*About this task:*
Range to output from the entries below: the line containing "turquoise cap: 0 -> 2" through the line containing "yellow screwdriver: 3 -> 1". Set it down exactly, ends included, nothing else.

[[ Material shown, beginning ]]

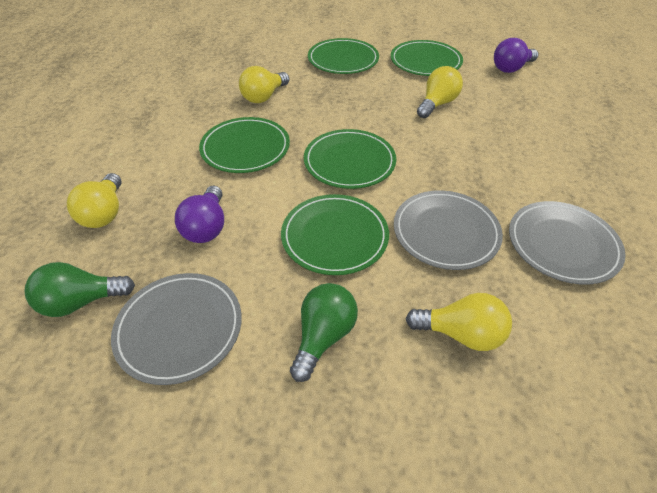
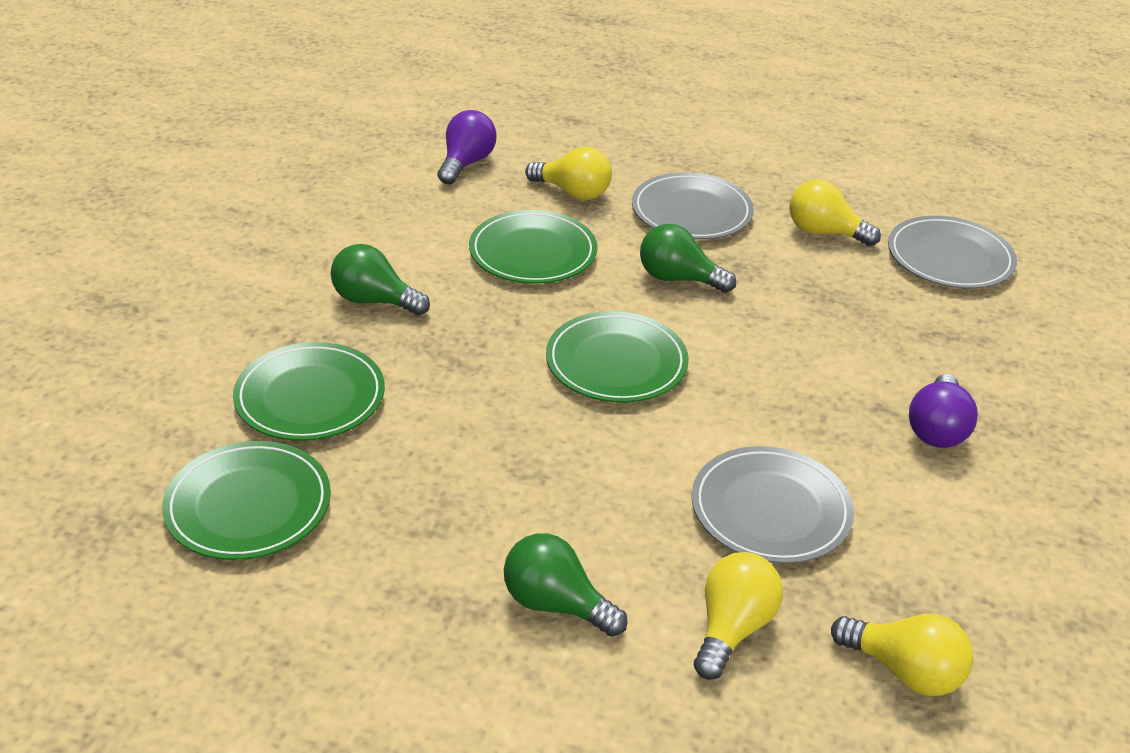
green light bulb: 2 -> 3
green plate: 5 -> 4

[[ Material shown, end ]]
[[ Material shown, beginning ]]

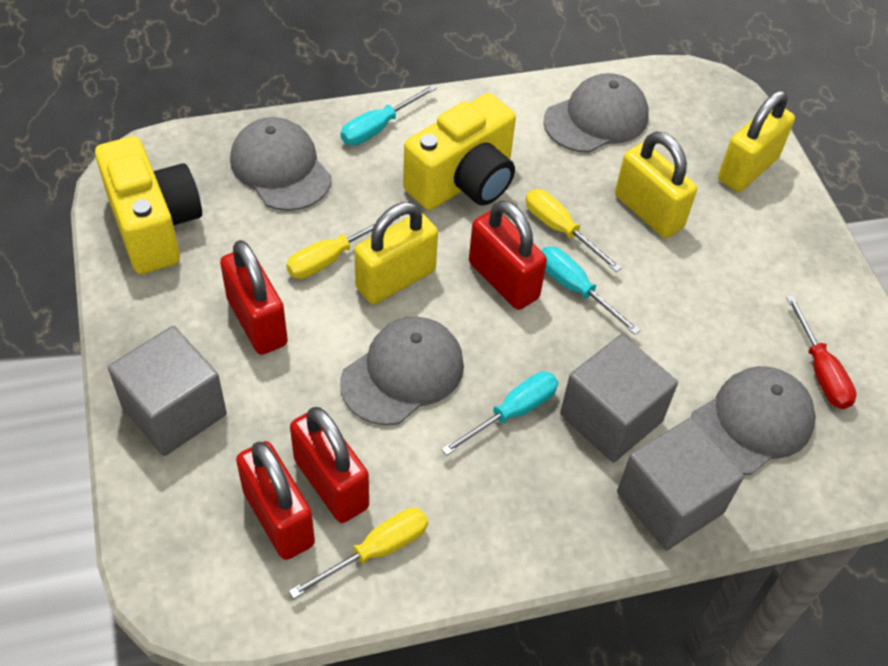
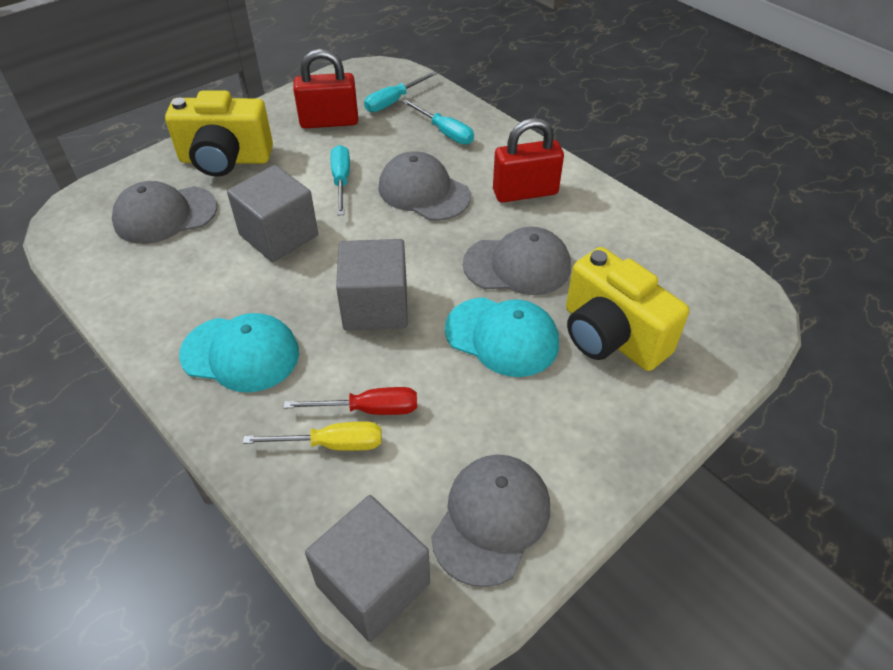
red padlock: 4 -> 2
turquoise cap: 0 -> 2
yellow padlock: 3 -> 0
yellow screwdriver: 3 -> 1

[[ Material shown, end ]]

*Answer to the problem:*
turquoise cap: 0 -> 2
yellow padlock: 3 -> 0
yellow screwdriver: 3 -> 1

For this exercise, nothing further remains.